→ Extracted records:

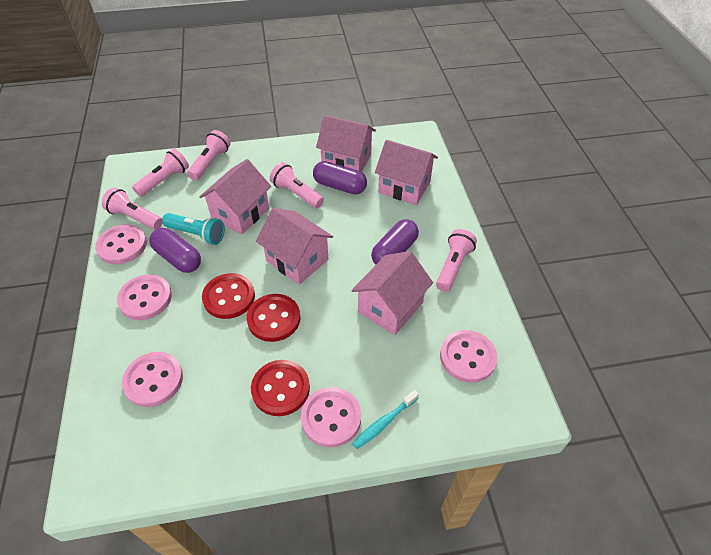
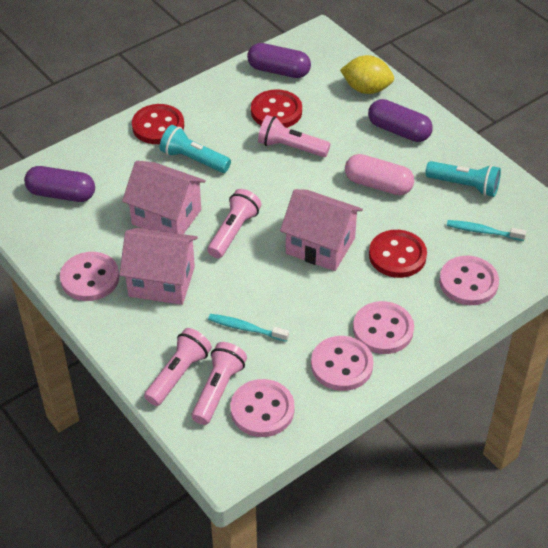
pink capsule: 0 -> 1
pink flashlight: 5 -> 4
pink house: 5 -> 3
turquoise flashlight: 1 -> 2
turquoise toothbrush: 1 -> 2
yellow lemon: 0 -> 1

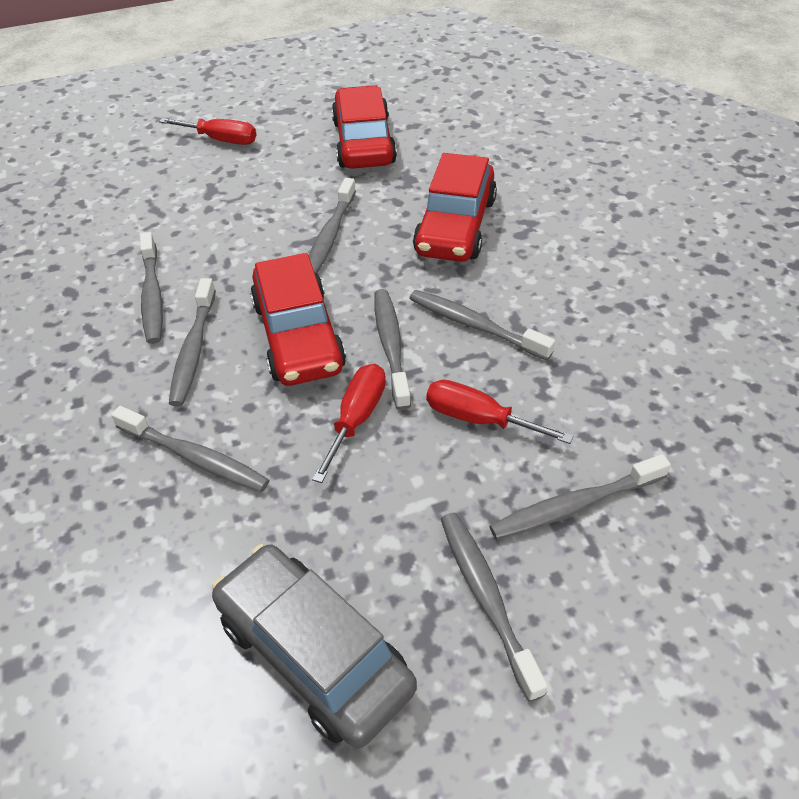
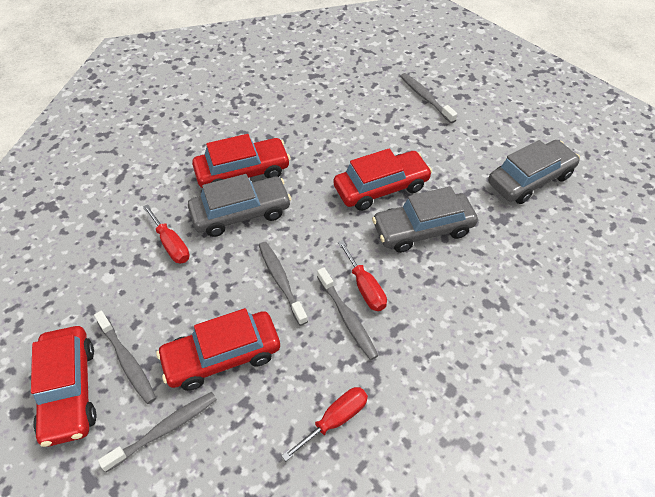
grey car: 1 -> 3
grey toothbrush: 8 -> 5
red car: 3 -> 4

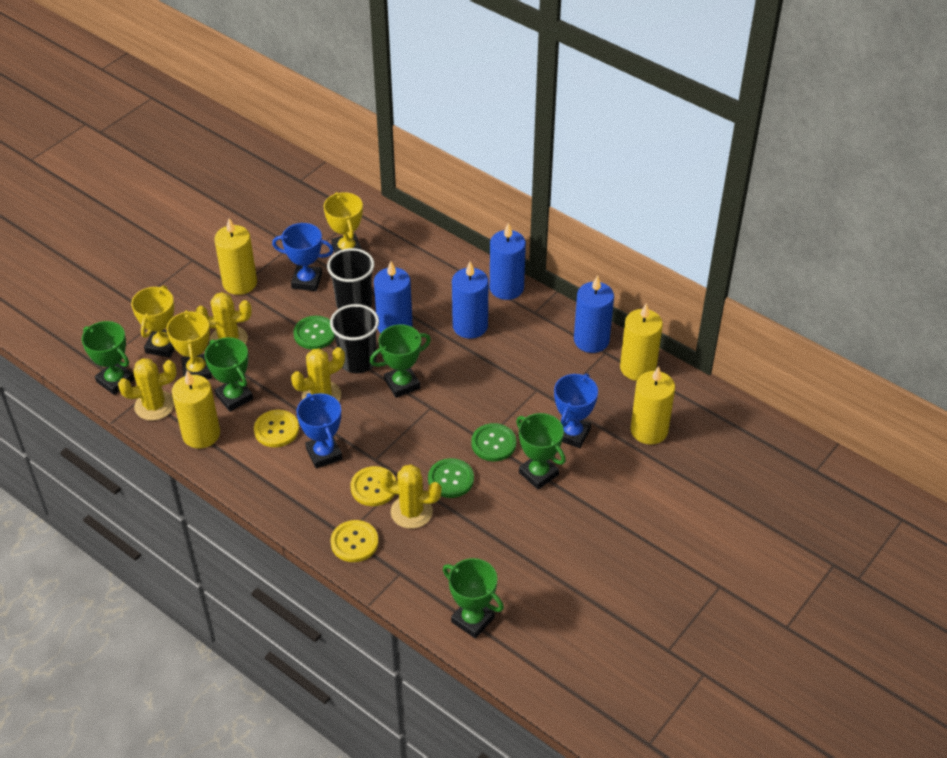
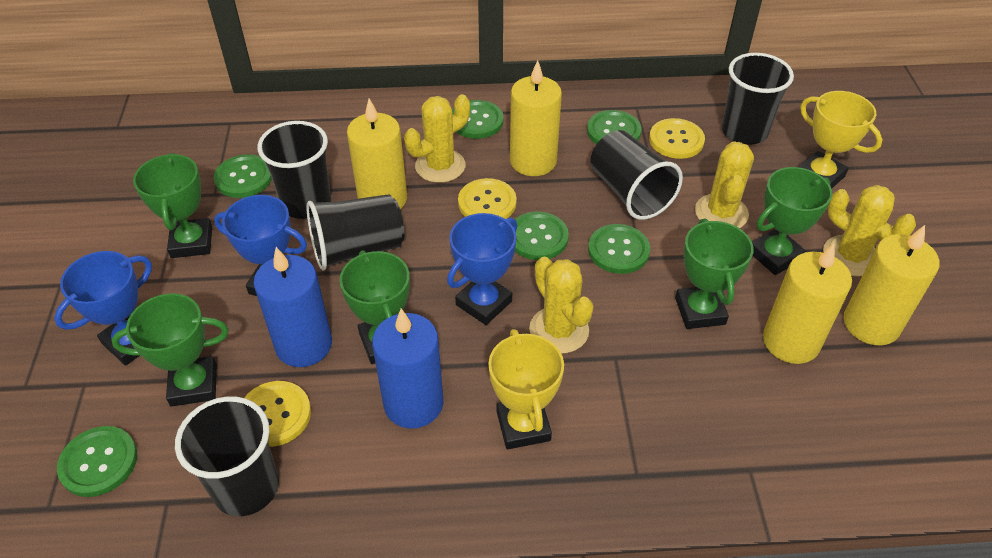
black cup: 2 -> 5
blue candle: 4 -> 2
green button: 3 -> 6
yellow trophy: 3 -> 2

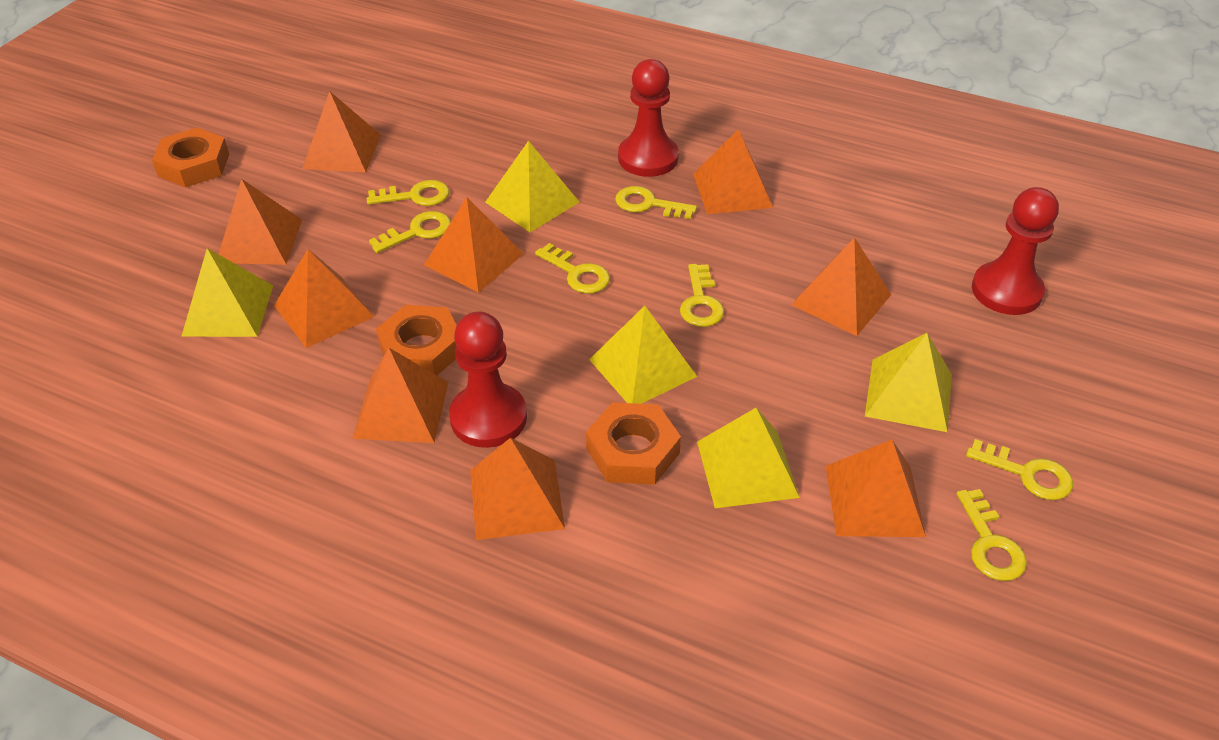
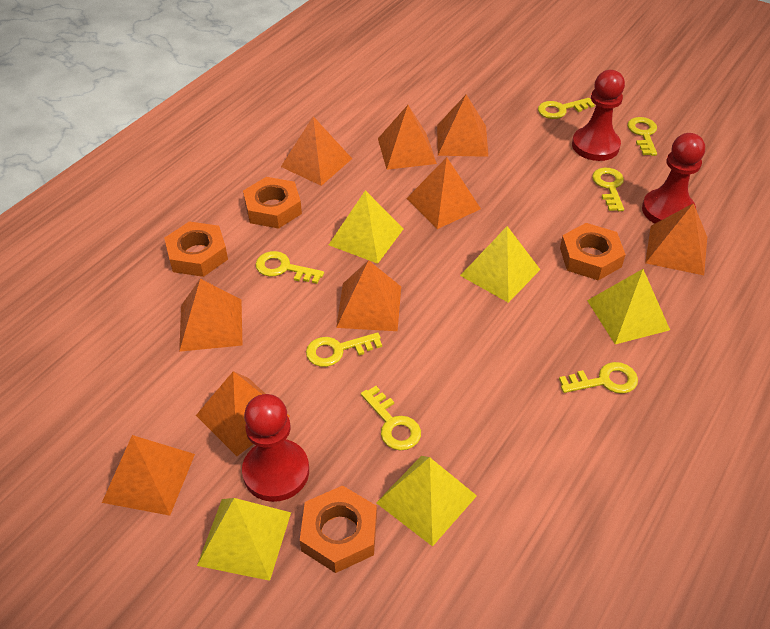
orange nut: 3 -> 4

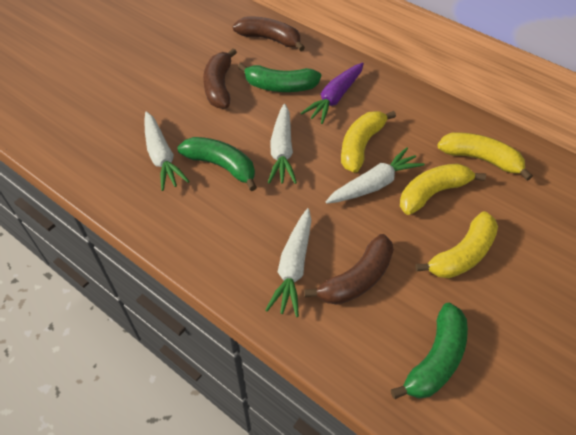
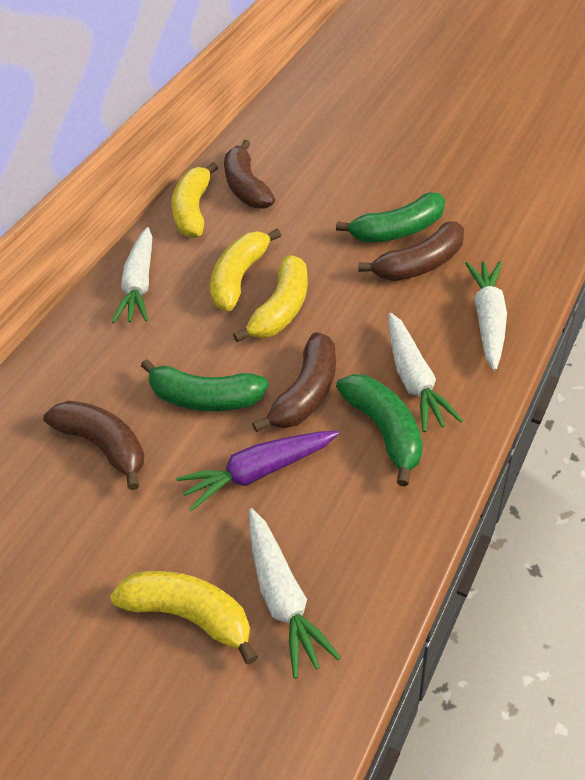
brown banana: 3 -> 4

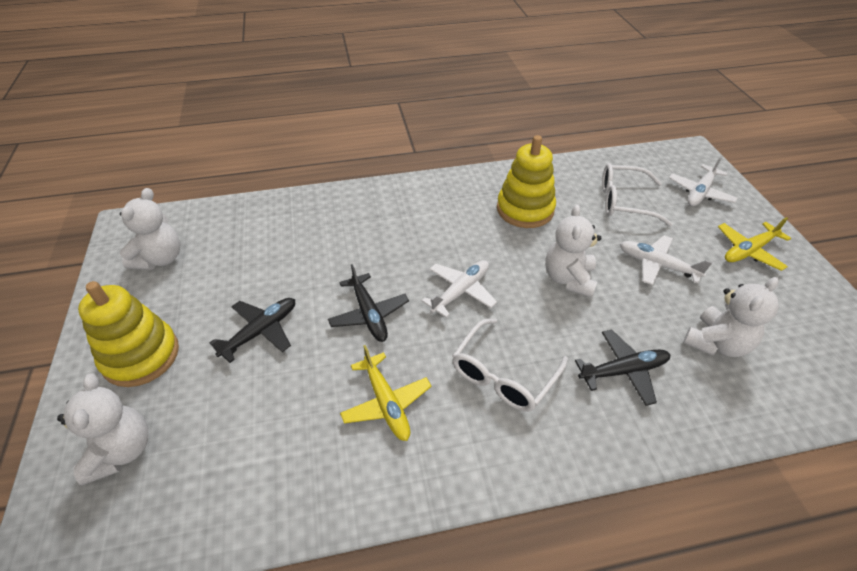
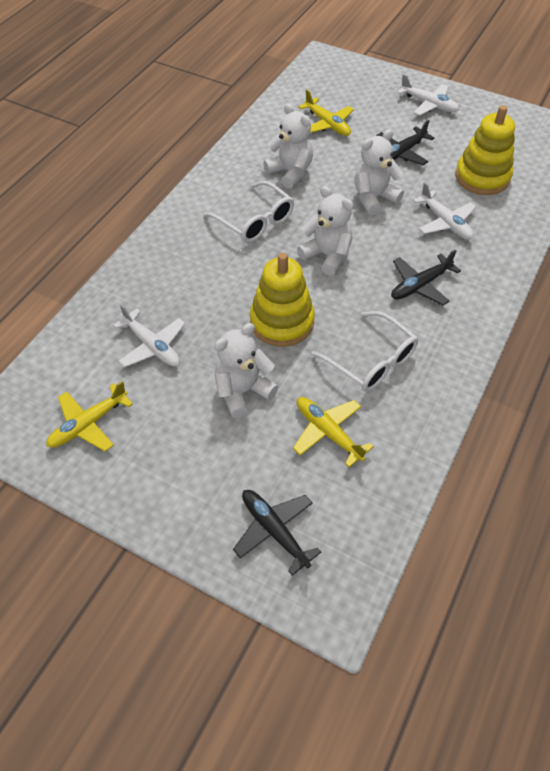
yellow plane: 2 -> 3

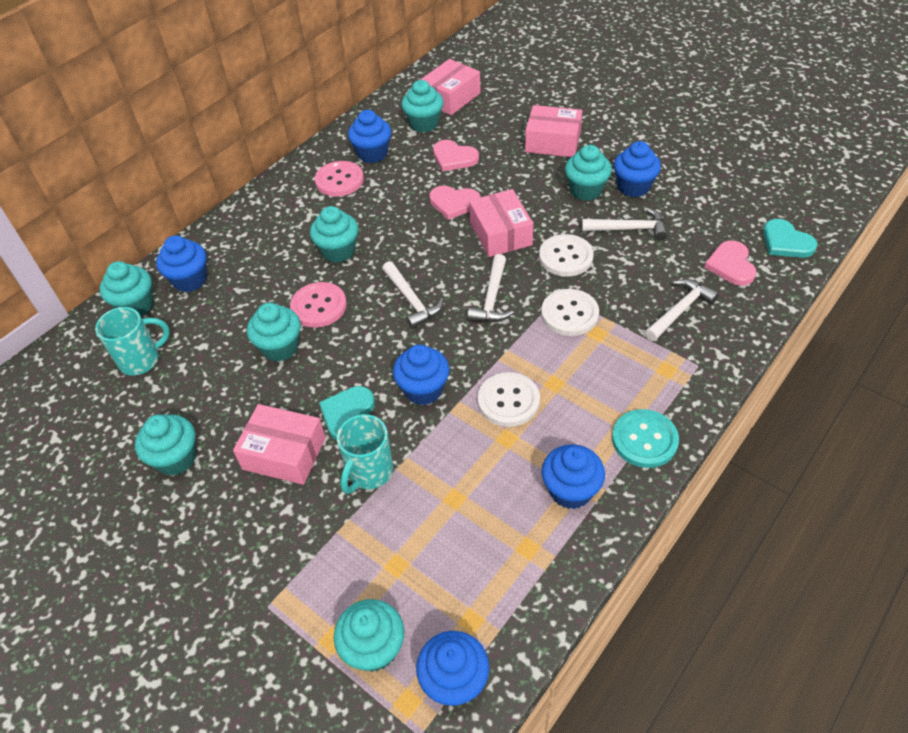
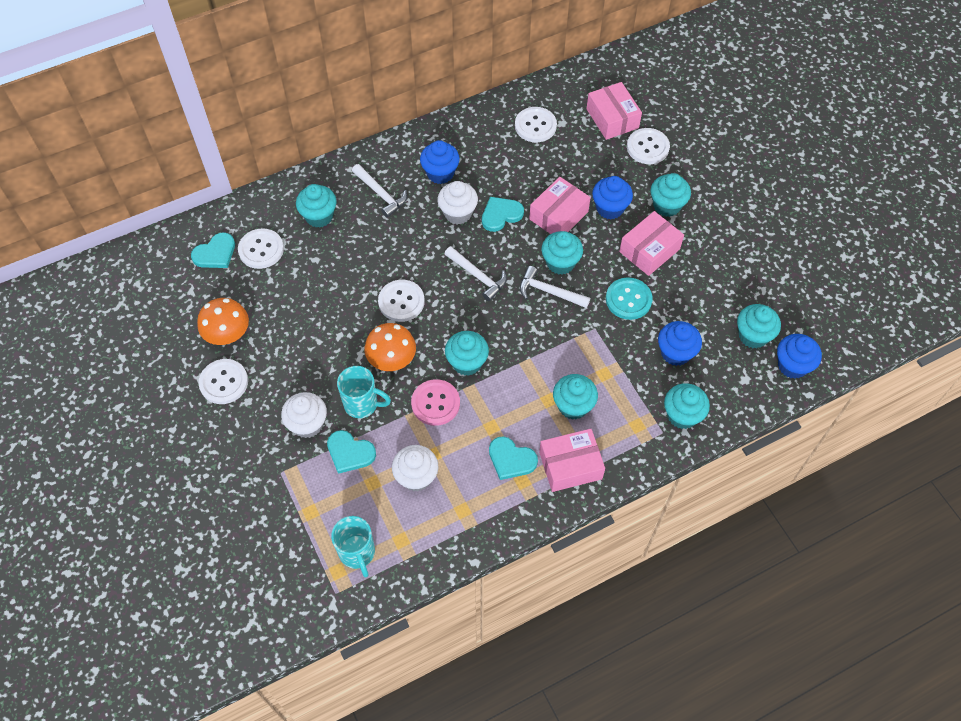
blue cupcake: 6 -> 4
orange mushroom: 0 -> 2
pink button: 2 -> 1
pink heart: 3 -> 0
turquoise heart: 2 -> 4
white button: 3 -> 5
white cupcake: 0 -> 3
white hammer: 4 -> 3

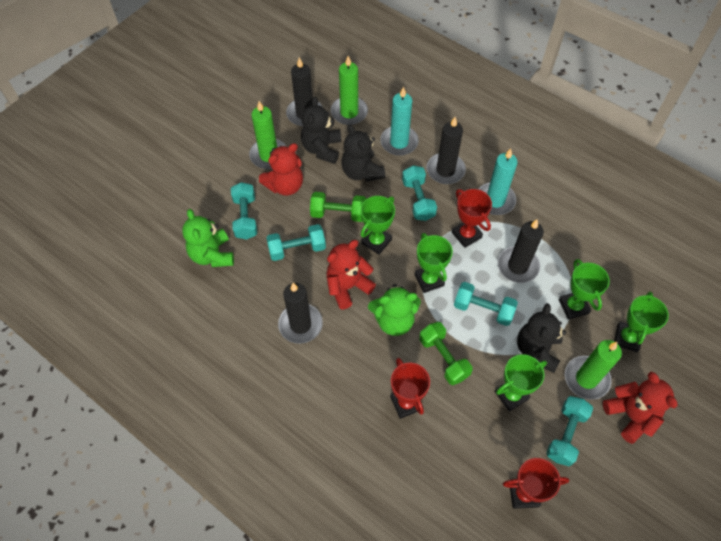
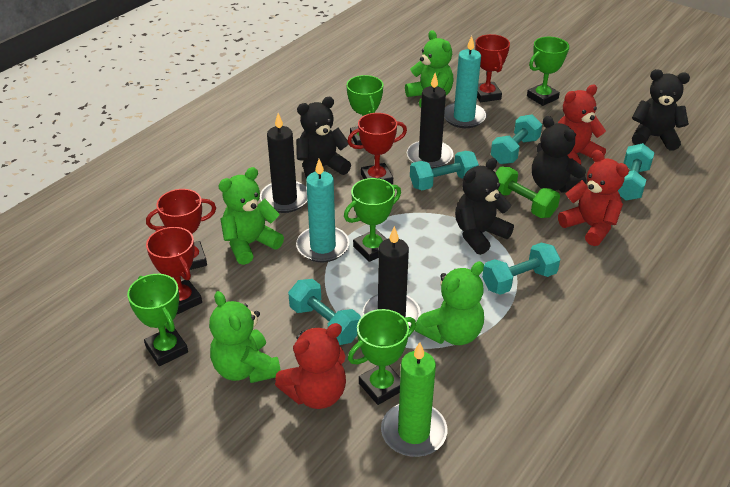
black candle: 4 -> 3
black teddy bear: 3 -> 4
green candle: 3 -> 1
green dumbbell: 2 -> 1
green teddy bear: 2 -> 4
red trophy: 3 -> 4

→ Work request: Output the line containing "green candle: 3 -> 1" together with all later lines of the entries, exactly as written, through the final line.

→ Expected answer:
green candle: 3 -> 1
green dumbbell: 2 -> 1
green teddy bear: 2 -> 4
red trophy: 3 -> 4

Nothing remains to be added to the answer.